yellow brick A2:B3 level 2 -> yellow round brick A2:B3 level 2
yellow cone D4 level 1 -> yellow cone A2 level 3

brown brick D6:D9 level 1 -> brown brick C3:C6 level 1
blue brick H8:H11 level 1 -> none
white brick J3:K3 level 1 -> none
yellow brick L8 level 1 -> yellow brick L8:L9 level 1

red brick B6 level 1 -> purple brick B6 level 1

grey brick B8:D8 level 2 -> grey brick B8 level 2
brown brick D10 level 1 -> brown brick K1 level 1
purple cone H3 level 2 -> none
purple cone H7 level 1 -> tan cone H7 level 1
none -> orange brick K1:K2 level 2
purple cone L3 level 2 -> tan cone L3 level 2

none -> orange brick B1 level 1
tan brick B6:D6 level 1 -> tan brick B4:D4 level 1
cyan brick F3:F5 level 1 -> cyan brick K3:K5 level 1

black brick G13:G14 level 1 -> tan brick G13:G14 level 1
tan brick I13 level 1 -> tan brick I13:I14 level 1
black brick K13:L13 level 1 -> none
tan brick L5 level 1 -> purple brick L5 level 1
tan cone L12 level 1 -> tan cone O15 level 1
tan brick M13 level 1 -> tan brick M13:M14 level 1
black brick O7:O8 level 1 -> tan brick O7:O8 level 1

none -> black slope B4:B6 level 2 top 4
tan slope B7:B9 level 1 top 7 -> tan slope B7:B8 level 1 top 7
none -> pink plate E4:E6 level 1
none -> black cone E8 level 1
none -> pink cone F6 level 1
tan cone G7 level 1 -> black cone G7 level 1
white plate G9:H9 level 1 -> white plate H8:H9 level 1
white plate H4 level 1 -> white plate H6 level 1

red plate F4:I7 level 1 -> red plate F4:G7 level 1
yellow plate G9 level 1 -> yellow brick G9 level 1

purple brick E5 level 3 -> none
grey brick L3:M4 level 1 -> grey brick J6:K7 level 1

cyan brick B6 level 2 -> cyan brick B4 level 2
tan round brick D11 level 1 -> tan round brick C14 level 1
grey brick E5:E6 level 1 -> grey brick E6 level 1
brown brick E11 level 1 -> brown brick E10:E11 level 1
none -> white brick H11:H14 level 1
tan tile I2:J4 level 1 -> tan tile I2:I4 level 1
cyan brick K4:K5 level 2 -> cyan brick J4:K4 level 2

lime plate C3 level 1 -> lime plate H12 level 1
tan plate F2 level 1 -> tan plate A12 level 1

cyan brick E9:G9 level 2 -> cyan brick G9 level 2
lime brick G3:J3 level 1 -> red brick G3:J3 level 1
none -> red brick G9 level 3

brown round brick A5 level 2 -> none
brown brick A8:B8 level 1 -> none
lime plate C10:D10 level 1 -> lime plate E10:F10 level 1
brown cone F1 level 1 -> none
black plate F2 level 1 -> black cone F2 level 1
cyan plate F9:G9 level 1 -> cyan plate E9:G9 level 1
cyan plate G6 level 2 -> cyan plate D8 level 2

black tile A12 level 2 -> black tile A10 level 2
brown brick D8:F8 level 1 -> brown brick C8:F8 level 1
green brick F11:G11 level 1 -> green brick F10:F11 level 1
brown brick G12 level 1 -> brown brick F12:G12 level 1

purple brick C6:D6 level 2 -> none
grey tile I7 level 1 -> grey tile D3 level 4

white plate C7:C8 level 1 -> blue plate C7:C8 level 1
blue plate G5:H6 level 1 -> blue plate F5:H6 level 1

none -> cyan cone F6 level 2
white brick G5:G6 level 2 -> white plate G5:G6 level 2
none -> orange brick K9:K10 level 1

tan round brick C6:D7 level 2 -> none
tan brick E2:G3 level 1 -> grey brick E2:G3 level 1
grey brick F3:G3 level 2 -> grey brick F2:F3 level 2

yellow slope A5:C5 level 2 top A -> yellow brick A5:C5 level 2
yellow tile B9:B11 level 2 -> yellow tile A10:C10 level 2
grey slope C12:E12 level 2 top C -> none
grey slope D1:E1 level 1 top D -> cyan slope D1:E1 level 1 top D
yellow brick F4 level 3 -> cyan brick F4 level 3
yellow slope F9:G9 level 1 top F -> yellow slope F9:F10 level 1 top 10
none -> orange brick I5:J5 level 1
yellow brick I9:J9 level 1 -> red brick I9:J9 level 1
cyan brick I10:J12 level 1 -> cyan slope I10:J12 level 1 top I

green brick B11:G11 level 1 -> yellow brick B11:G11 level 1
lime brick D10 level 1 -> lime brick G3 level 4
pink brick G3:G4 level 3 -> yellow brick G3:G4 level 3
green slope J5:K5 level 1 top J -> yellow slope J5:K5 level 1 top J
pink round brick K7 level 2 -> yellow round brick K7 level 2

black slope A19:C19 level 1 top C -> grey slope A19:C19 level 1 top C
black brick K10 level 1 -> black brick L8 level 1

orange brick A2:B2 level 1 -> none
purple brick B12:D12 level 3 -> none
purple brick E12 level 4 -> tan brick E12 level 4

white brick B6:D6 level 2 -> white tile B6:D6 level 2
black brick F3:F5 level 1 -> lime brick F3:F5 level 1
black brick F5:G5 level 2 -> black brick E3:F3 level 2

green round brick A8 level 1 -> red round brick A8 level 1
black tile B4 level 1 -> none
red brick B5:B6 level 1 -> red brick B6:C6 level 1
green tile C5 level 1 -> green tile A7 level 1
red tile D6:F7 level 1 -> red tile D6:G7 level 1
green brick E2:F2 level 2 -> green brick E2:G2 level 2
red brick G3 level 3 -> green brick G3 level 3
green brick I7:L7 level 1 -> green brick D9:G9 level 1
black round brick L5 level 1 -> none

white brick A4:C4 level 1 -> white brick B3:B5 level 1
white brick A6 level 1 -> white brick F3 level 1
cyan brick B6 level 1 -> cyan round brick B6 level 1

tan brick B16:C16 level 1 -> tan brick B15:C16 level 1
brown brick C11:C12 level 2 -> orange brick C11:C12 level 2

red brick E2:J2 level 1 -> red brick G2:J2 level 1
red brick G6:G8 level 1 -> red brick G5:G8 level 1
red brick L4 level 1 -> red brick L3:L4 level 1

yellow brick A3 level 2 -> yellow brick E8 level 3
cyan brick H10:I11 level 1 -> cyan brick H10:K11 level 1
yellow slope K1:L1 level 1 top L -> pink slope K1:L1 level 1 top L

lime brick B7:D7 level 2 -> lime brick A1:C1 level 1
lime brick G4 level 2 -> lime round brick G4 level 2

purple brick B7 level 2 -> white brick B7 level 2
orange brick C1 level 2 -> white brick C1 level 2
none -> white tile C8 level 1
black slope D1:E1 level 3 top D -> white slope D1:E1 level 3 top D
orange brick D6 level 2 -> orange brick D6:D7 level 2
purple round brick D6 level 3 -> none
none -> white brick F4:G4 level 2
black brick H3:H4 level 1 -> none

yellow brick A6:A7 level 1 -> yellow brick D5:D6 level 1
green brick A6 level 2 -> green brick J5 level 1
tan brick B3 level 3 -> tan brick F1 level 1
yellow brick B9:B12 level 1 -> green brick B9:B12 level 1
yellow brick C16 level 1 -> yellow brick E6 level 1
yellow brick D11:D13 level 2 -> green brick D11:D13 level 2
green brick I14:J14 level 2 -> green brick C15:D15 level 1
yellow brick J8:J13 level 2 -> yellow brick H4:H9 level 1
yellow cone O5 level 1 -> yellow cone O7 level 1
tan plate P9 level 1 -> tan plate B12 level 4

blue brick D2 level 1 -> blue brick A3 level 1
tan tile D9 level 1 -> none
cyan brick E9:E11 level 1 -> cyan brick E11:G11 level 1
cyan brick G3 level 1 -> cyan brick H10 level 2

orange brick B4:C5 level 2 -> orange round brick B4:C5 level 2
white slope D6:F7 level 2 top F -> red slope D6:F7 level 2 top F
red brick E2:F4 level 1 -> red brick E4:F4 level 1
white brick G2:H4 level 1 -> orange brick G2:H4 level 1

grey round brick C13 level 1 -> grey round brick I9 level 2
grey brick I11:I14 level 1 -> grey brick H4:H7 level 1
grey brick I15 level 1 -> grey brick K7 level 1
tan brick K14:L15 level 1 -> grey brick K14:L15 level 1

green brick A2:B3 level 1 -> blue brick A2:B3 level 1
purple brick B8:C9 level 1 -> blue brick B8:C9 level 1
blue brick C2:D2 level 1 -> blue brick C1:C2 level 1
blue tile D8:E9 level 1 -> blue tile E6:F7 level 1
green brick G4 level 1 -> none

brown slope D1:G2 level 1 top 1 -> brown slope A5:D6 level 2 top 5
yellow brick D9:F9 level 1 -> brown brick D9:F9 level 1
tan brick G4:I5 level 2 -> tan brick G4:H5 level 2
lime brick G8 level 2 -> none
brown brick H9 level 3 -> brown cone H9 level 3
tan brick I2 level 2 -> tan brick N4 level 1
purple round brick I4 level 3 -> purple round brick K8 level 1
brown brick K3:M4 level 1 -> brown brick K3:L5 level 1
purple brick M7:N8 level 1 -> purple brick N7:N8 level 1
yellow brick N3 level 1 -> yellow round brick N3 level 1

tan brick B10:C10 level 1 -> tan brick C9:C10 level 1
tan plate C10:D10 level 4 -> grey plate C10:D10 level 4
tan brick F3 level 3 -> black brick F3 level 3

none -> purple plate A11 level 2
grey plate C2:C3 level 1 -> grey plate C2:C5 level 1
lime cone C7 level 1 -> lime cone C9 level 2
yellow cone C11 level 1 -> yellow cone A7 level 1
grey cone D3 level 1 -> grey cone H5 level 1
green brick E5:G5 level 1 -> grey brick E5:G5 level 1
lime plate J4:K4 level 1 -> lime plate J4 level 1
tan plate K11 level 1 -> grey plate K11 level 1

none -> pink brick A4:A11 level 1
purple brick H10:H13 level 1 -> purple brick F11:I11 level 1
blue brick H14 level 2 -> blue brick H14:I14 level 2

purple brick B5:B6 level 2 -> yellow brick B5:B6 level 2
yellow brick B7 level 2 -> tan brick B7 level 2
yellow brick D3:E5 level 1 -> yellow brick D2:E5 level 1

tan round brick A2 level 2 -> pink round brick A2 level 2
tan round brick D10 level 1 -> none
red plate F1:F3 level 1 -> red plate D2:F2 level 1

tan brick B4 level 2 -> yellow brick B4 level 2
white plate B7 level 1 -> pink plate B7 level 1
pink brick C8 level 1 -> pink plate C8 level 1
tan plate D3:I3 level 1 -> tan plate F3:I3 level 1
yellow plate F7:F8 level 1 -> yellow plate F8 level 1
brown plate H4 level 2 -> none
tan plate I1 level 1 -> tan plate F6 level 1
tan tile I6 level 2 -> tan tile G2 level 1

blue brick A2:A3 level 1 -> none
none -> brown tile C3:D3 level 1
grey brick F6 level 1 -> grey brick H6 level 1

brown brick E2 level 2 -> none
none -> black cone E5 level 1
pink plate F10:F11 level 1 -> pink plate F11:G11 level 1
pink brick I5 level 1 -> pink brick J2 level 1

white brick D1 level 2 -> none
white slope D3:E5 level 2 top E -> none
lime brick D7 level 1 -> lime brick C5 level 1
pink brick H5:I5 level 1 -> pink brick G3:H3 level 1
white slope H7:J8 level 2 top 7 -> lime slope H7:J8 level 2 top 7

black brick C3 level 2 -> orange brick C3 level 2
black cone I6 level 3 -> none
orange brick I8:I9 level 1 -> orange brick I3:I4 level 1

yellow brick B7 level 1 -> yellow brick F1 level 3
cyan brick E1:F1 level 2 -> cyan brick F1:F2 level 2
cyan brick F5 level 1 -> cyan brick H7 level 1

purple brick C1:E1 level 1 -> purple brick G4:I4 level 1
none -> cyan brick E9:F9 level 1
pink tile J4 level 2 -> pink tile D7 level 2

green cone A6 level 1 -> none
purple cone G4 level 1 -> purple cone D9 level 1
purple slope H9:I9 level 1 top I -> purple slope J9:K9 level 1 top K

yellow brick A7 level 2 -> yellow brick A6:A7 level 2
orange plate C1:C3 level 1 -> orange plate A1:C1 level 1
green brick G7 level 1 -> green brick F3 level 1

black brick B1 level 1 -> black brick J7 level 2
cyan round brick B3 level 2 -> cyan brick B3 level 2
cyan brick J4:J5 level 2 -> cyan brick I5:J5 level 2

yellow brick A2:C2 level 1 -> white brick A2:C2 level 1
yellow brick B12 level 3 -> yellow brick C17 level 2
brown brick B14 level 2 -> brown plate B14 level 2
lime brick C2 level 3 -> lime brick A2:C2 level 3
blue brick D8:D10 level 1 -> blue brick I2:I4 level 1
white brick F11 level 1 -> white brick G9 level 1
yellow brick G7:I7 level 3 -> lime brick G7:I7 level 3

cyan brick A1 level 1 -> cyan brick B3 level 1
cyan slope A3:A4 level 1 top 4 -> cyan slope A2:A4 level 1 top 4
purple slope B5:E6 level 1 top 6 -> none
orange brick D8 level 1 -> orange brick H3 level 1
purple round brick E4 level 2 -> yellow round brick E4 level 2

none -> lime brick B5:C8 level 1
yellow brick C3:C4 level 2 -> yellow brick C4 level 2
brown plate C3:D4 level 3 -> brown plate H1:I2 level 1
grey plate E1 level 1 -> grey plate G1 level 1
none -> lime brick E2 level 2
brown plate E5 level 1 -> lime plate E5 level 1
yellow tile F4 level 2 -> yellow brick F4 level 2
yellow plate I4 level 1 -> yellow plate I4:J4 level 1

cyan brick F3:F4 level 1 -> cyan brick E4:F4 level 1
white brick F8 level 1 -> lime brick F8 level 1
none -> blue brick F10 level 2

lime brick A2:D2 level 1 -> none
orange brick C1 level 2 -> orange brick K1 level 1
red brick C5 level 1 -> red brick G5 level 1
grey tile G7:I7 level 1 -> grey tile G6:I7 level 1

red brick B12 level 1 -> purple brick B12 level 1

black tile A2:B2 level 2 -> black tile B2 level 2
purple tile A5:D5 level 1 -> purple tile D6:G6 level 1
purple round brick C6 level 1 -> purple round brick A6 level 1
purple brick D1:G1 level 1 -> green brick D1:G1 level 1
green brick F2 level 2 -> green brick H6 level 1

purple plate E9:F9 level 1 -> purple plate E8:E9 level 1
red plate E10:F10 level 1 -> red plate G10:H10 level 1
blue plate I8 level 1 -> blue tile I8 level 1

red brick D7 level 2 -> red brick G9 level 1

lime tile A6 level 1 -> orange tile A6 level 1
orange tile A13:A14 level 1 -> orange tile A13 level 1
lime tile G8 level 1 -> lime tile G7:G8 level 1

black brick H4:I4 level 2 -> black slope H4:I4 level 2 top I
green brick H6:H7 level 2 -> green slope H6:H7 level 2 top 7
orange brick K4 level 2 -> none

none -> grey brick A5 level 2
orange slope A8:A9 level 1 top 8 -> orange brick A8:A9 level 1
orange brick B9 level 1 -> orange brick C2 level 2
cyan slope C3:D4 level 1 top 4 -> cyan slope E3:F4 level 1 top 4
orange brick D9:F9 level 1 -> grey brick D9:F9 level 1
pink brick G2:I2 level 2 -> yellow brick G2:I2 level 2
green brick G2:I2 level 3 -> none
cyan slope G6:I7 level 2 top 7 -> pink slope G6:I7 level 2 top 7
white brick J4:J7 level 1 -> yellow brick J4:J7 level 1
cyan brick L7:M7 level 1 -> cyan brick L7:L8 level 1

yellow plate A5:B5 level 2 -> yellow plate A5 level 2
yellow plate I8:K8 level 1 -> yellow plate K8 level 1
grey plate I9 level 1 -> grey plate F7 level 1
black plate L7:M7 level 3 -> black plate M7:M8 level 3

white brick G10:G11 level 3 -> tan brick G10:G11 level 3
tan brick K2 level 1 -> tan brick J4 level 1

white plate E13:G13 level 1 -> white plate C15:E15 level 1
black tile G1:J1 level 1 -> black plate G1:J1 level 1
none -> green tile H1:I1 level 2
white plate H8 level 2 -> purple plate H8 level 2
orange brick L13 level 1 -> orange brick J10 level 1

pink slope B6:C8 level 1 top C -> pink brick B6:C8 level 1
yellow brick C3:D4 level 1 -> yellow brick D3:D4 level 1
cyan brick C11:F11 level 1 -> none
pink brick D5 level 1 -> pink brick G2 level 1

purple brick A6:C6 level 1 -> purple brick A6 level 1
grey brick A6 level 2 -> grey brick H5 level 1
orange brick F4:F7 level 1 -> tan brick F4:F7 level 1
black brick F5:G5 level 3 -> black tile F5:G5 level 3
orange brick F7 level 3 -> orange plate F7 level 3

- [What you are asked to do] Can you repeat, word for word, every line above from the one containing "yellow tile F4" down to the one containing "tan brick K2 level 1 -> tan brick J4 level 1", including both?

- [Exercise response]
yellow tile F4 level 2 -> yellow brick F4 level 2
yellow plate I4 level 1 -> yellow plate I4:J4 level 1

cyan brick F3:F4 level 1 -> cyan brick E4:F4 level 1
white brick F8 level 1 -> lime brick F8 level 1
none -> blue brick F10 level 2

lime brick A2:D2 level 1 -> none
orange brick C1 level 2 -> orange brick K1 level 1
red brick C5 level 1 -> red brick G5 level 1
grey tile G7:I7 level 1 -> grey tile G6:I7 level 1

red brick B12 level 1 -> purple brick B12 level 1

black tile A2:B2 level 2 -> black tile B2 level 2
purple tile A5:D5 level 1 -> purple tile D6:G6 level 1
purple round brick C6 level 1 -> purple round brick A6 level 1
purple brick D1:G1 level 1 -> green brick D1:G1 level 1
green brick F2 level 2 -> green brick H6 level 1

purple plate E9:F9 level 1 -> purple plate E8:E9 level 1
red plate E10:F10 level 1 -> red plate G10:H10 level 1
blue plate I8 level 1 -> blue tile I8 level 1

red brick D7 level 2 -> red brick G9 level 1

lime tile A6 level 1 -> orange tile A6 level 1
orange tile A13:A14 level 1 -> orange tile A13 level 1
lime tile G8 level 1 -> lime tile G7:G8 level 1

black brick H4:I4 level 2 -> black slope H4:I4 level 2 top I
green brick H6:H7 level 2 -> green slope H6:H7 level 2 top 7
orange brick K4 level 2 -> none

none -> grey brick A5 level 2
orange slope A8:A9 level 1 top 8 -> orange brick A8:A9 level 1
orange brick B9 level 1 -> orange brick C2 level 2
cyan slope C3:D4 level 1 top 4 -> cyan slope E3:F4 level 1 top 4
orange brick D9:F9 level 1 -> grey brick D9:F9 level 1
pink brick G2:I2 level 2 -> yellow brick G2:I2 level 2
green brick G2:I2 level 3 -> none
cyan slope G6:I7 level 2 top 7 -> pink slope G6:I7 level 2 top 7
white brick J4:J7 level 1 -> yellow brick J4:J7 level 1
cyan brick L7:M7 level 1 -> cyan brick L7:L8 level 1

yellow plate A5:B5 level 2 -> yellow plate A5 level 2
yellow plate I8:K8 level 1 -> yellow plate K8 level 1
grey plate I9 level 1 -> grey plate F7 level 1
black plate L7:M7 level 3 -> black plate M7:M8 level 3

white brick G10:G11 level 3 -> tan brick G10:G11 level 3
tan brick K2 level 1 -> tan brick J4 level 1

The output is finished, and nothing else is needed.